• **Material provided**:
•••••
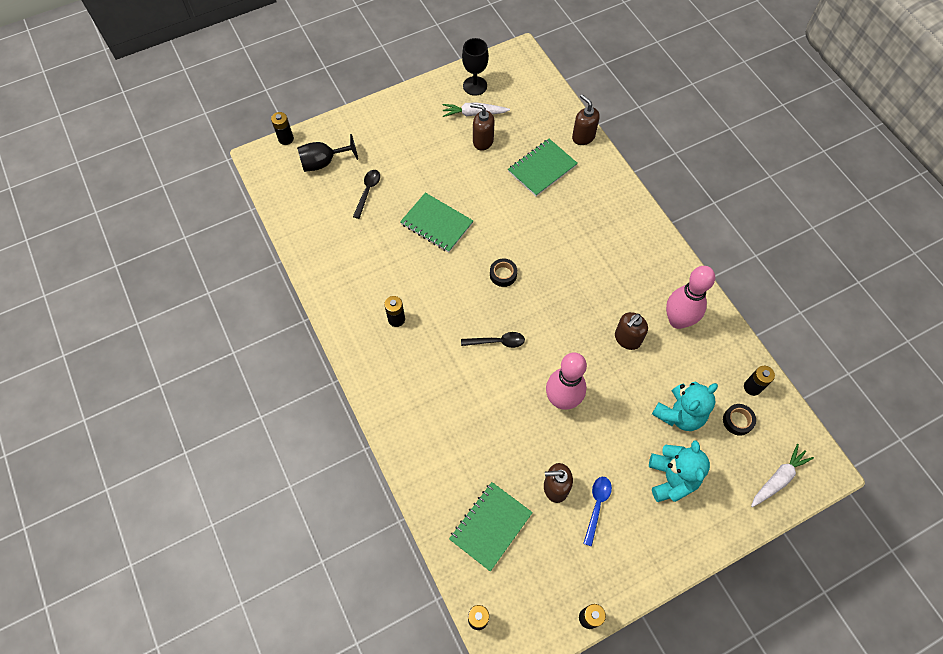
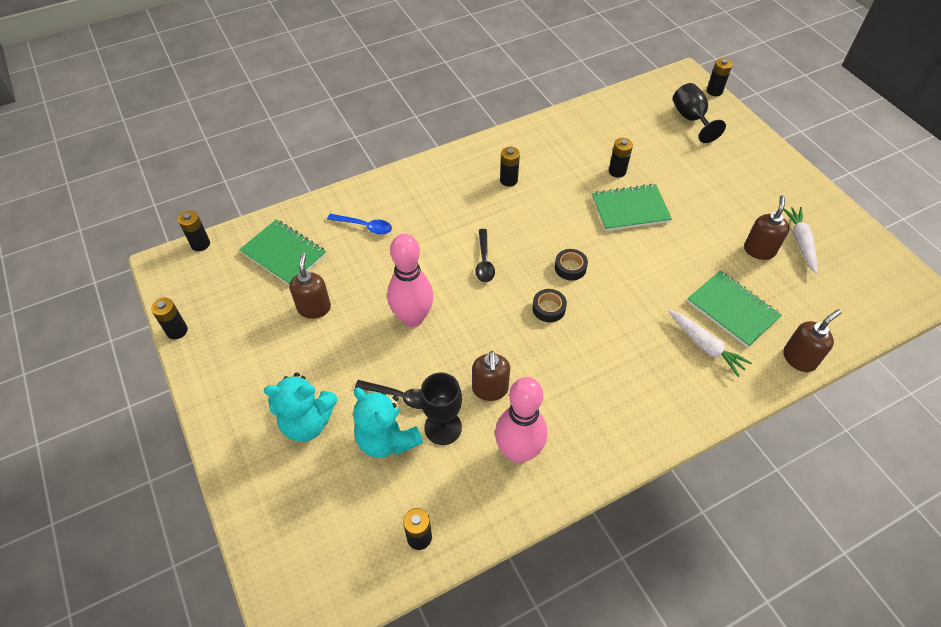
camera: 90 degrees right, 10 degrees down
(368, 191) = (662, 153): black spoon -> black spoon (400, 396)
(389, 228) = (617, 171): none -> black battery
(437, 224) = (630, 209): green notebook -> green notebook turned 45 degrees clockwise
(475, 86) = (846, 243): black goblet -> black goblet (443, 427)
(597, 506) = (288, 344): blue spoon -> blue spoon (365, 226)
(627, 339) = (490, 389): brown soap dispenser -> brown soap dispenser turned 135 degrees counterclockwise
(737, 421) = (372, 510): black tape -> black tape (548, 308)
(778, 478) = (288, 552): white carrot -> white carrot (705, 346)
•••••
• **Exercise**: Within the listing above, how many lines hold the string "spoon"? Answer with the number only.

• **Answer section**: 2